EXERCISE INPUT >>
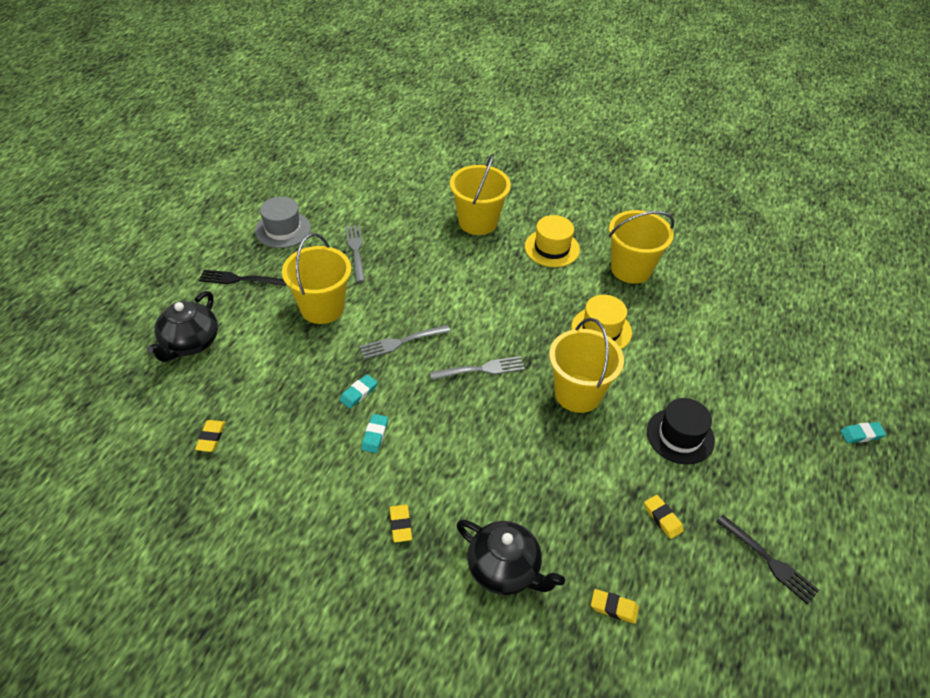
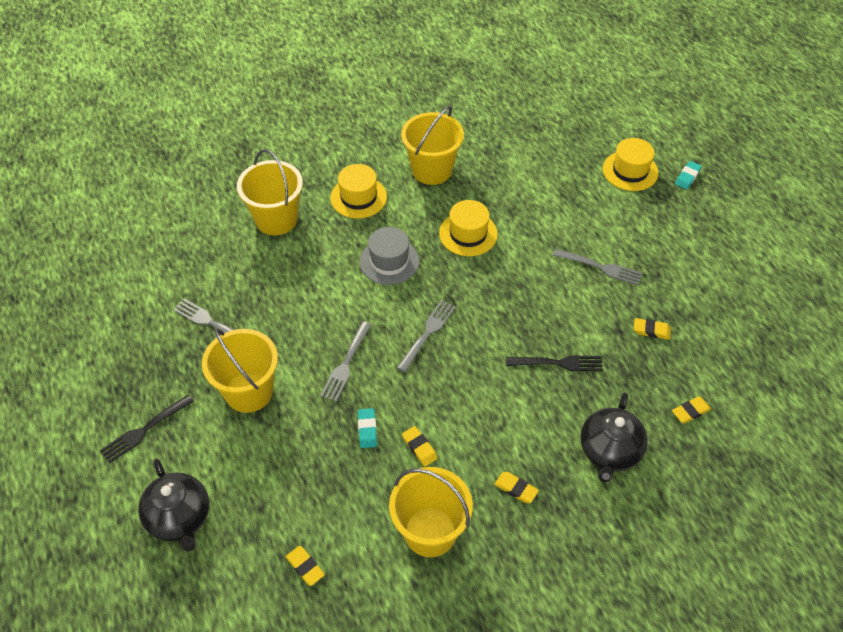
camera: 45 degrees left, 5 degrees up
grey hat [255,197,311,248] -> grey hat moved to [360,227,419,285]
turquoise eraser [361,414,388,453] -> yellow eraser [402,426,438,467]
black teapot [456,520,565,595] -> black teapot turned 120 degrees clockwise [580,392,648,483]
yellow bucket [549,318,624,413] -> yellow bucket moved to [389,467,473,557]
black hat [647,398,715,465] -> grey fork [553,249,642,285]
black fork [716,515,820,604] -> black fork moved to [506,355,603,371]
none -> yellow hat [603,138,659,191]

INSTRUCTIONS TO FOLLOW >>
Which lines above contain "fork"? Show each of them.

RESULT OF THIS TASK >>
black hat [647,398,715,465] -> grey fork [553,249,642,285]
black fork [716,515,820,604] -> black fork moved to [506,355,603,371]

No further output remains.